# Available data
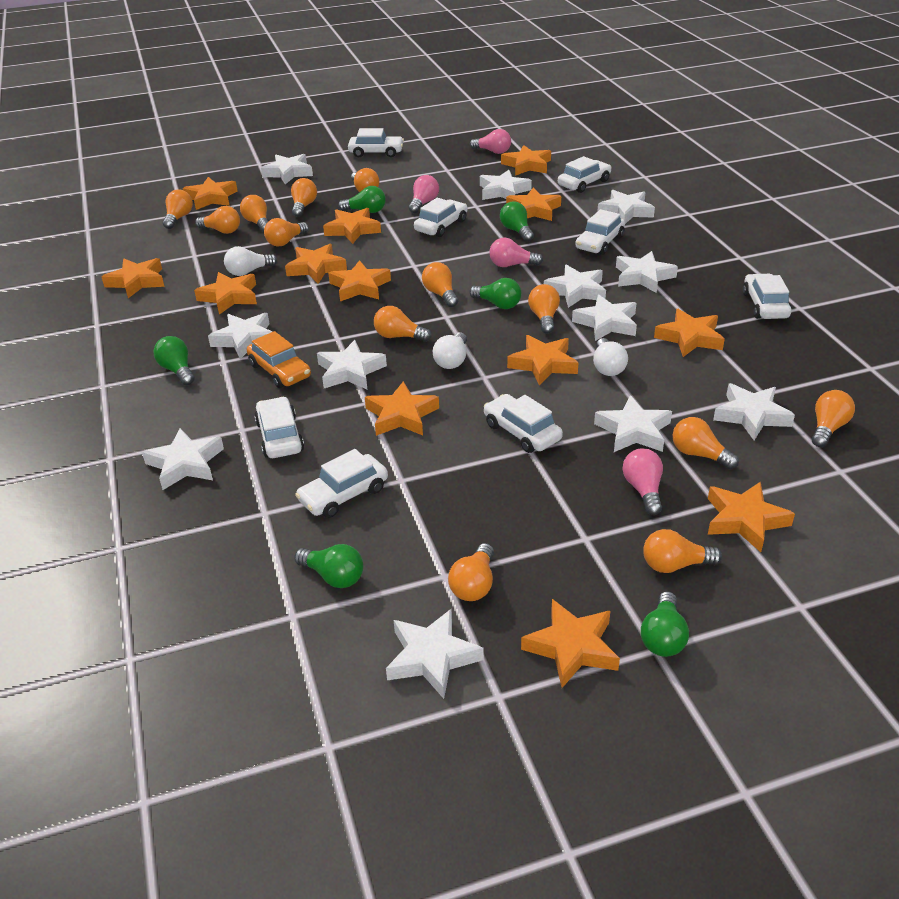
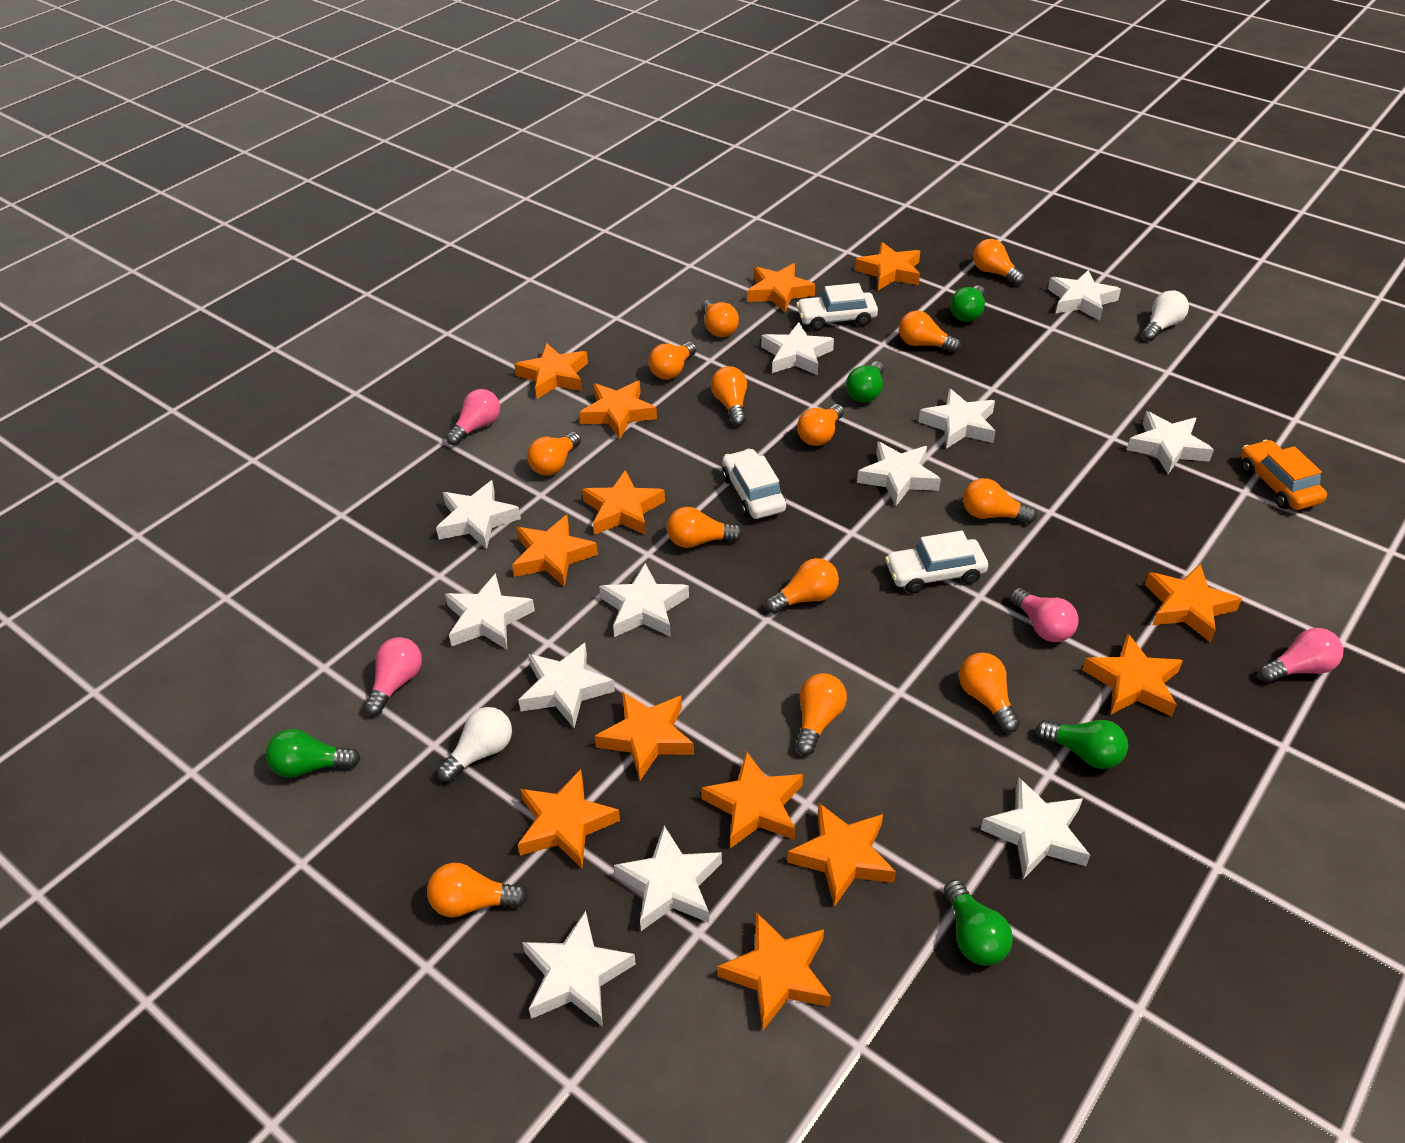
green light bulb: 6 -> 5
white car: 8 -> 3
white light bulb: 3 -> 2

# Directions for this task
Count the lines in the material containing the string "bulb", and state the number with nothing added.

# Your solution
2